TASK STATEMENT
Word for word, the data below must be repeated in full; no picture is to be included.

DATASET EXCERPT
□ □ □ □ □ □ □

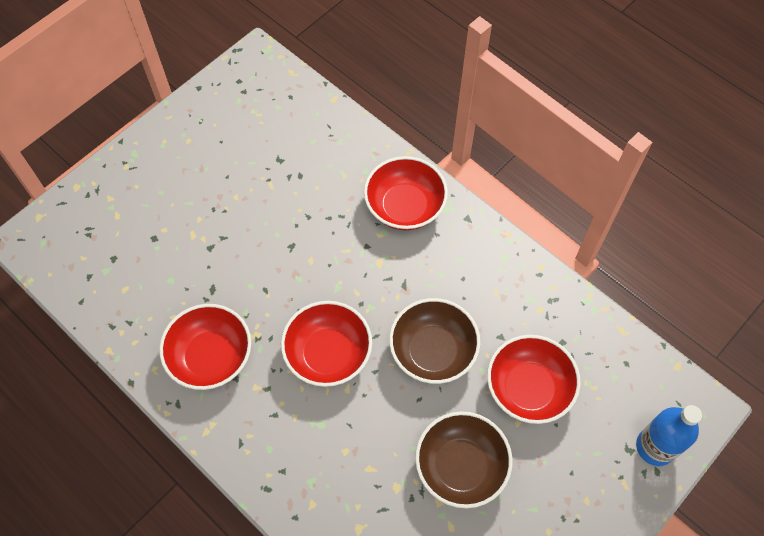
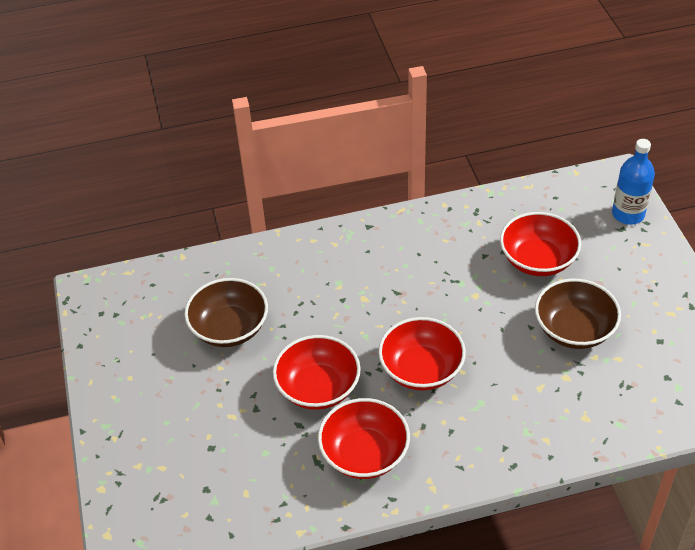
camera: 55 degrees left, 15 degrees down
(405, 206) = (326, 259): red bowl -> red bowl (318, 388)
(432, 351) = (467, 301): brown bowl -> brown bowl (229, 328)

□ □ □ □ □ □ □

PROBLEM SOLUTION
camera: 55 degrees left, 15 degrees down
(405, 206) = (326, 259): red bowl -> red bowl (318, 388)
(432, 351) = (467, 301): brown bowl -> brown bowl (229, 328)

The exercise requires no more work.